> _REQUIRED WORK_: Each line in the records below, from the one that contains "(289, 287) = (460, 363): none" to the one that contains "(495, 373) = (379, 186): orange", should be reproduced exactly, the first and last included.

*** PROVIDED ENTRIES ***

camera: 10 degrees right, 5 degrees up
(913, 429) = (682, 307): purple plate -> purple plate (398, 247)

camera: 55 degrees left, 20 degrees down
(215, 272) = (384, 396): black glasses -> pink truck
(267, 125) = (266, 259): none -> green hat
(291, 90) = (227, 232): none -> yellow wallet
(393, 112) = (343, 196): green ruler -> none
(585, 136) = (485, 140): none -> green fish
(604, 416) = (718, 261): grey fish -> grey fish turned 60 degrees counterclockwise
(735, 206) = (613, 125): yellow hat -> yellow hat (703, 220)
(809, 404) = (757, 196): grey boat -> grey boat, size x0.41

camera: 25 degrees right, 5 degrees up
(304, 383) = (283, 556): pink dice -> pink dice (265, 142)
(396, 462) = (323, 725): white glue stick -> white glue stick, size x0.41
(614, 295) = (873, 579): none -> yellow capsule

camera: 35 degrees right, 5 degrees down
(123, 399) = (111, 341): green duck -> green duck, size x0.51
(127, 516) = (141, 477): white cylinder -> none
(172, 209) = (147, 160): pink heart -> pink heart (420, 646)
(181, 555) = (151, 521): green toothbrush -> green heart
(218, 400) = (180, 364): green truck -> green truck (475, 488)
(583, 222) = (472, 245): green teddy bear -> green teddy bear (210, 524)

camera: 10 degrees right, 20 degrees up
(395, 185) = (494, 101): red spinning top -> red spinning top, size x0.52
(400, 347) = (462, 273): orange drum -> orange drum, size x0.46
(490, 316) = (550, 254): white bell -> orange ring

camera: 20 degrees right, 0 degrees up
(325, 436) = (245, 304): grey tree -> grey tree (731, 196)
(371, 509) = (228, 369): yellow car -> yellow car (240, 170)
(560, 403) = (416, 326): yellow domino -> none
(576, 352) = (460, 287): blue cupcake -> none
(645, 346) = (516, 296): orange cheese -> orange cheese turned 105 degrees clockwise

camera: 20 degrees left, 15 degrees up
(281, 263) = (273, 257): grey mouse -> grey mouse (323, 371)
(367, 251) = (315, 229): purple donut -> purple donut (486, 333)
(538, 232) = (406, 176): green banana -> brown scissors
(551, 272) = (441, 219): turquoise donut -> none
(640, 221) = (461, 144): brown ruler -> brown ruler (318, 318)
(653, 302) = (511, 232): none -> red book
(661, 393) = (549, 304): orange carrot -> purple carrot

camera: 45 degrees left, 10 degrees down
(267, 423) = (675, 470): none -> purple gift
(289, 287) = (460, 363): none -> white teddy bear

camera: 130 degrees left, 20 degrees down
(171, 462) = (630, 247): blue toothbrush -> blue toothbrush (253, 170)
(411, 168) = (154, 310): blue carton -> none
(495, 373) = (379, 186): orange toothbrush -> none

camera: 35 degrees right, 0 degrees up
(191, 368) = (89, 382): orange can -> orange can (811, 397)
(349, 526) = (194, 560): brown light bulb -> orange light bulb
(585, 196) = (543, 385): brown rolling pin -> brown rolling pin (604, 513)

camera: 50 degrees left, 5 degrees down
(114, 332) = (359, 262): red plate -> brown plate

***

> _OUTPUT BELOW_:
(289, 287) = (460, 363): none -> white teddy bear

camera: 130 degrees left, 20 degrees down
(171, 462) = (630, 247): blue toothbrush -> blue toothbrush (253, 170)
(411, 168) = (154, 310): blue carton -> none
(495, 373) = (379, 186): orange toothbrush -> none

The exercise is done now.